## YOUR GOAL
Could you restate the data below word for word, without its pictures?

Image comparison data:
──────────────────────────────

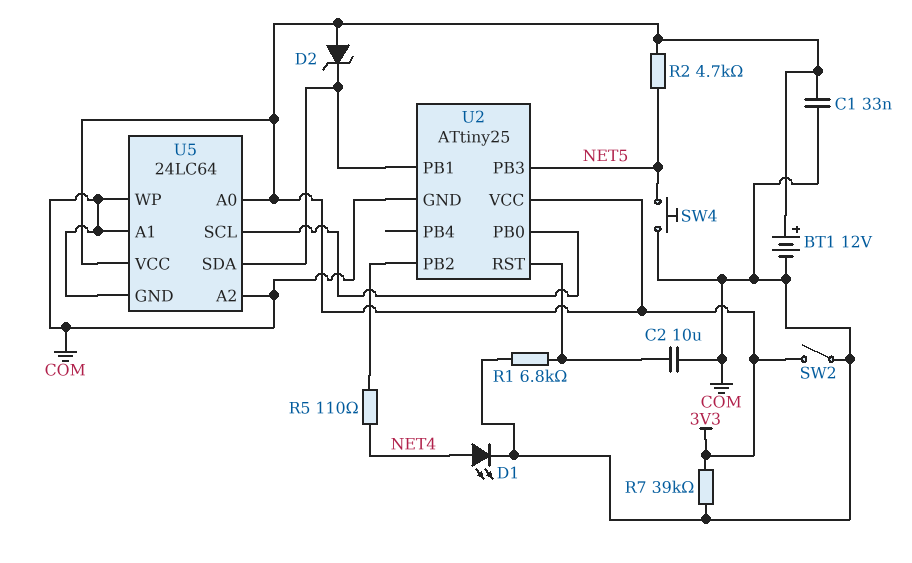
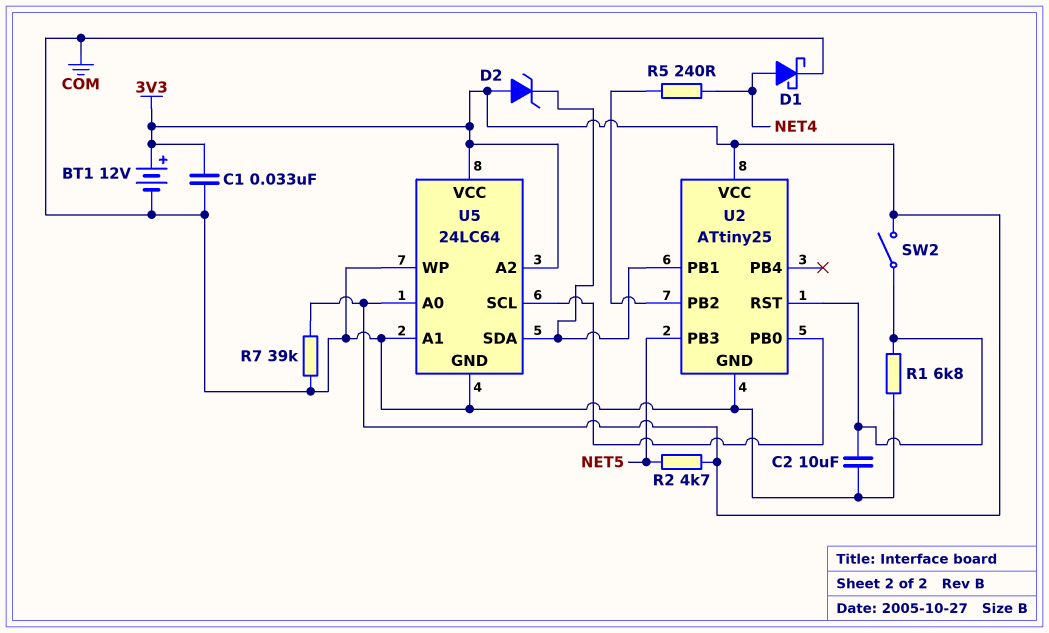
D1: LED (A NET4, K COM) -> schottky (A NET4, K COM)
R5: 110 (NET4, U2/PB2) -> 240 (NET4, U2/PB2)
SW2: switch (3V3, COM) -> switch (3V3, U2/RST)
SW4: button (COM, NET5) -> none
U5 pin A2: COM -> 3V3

──────────────────────────────

## YOUR SOLUTION
D1: LED (A NET4, K COM) -> schottky (A NET4, K COM)
R5: 110 (NET4, U2/PB2) -> 240 (NET4, U2/PB2)
SW2: switch (3V3, COM) -> switch (3V3, U2/RST)
SW4: button (COM, NET5) -> none
U5 pin A2: COM -> 3V3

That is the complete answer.